- SUPPLIED ENTRIES
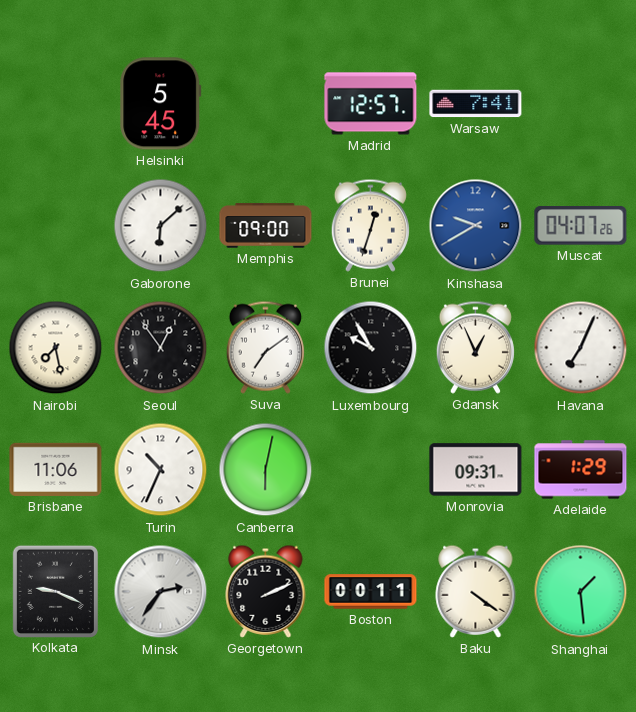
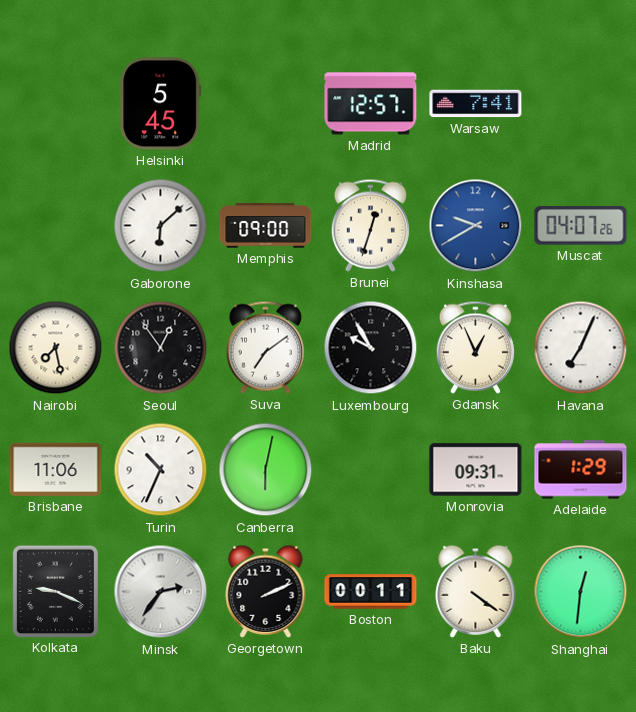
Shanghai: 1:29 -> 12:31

==

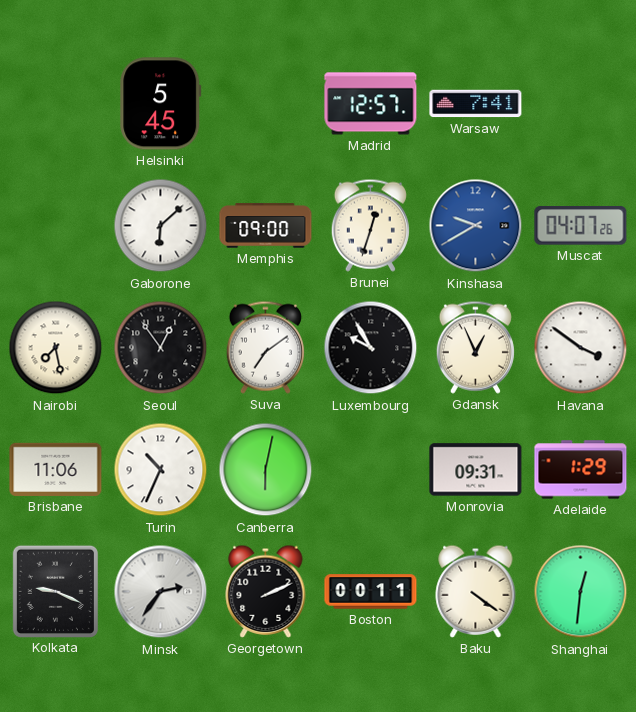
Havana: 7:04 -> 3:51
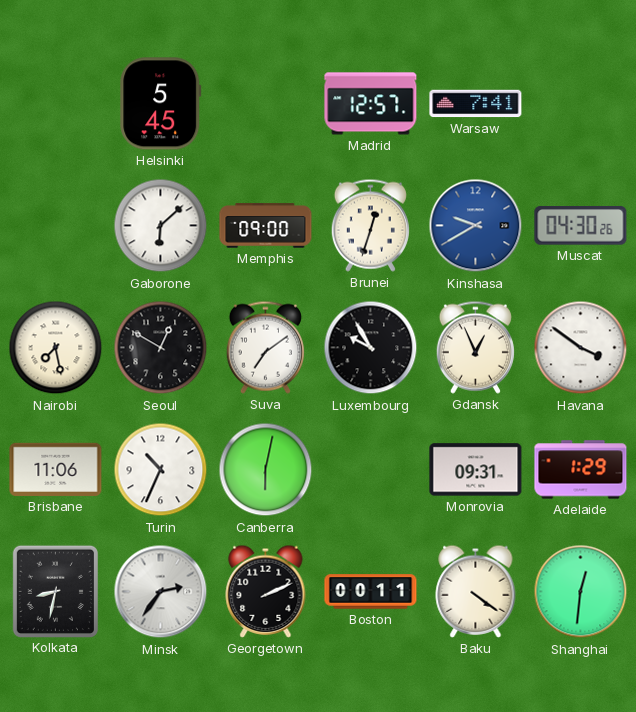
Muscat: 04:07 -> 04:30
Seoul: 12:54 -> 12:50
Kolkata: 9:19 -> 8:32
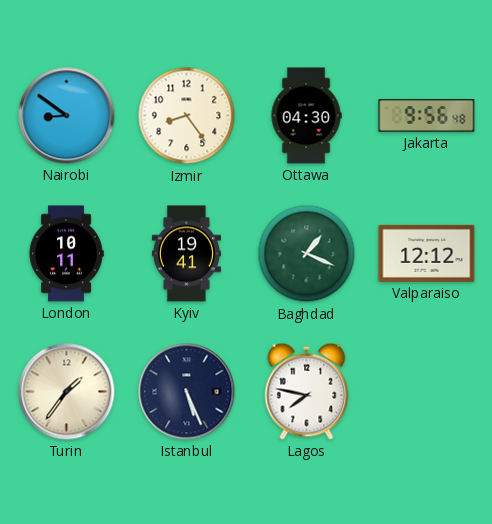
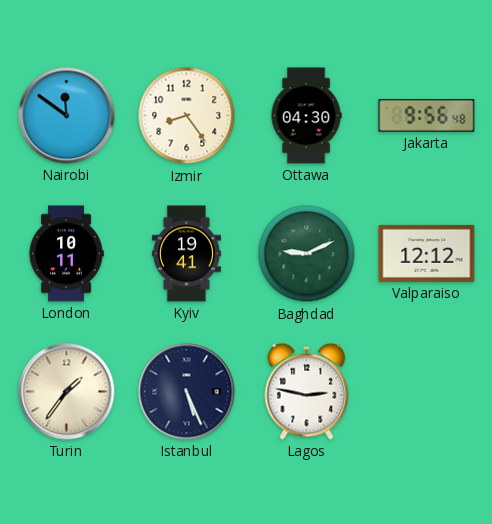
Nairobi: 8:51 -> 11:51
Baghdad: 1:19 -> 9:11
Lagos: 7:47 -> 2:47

- STATED EXERCISE
Copy out the lines again, word for word, from the line with "Kolkata: 9:19 -> 8:32" to the line with "Lagos: 7:47 -> 2:47", both included. Skip the pictures in your answer.

- WRITTEN ANSWER
Kolkata: 9:19 -> 8:32
Nairobi: 8:51 -> 11:51
Baghdad: 1:19 -> 9:11
Lagos: 7:47 -> 2:47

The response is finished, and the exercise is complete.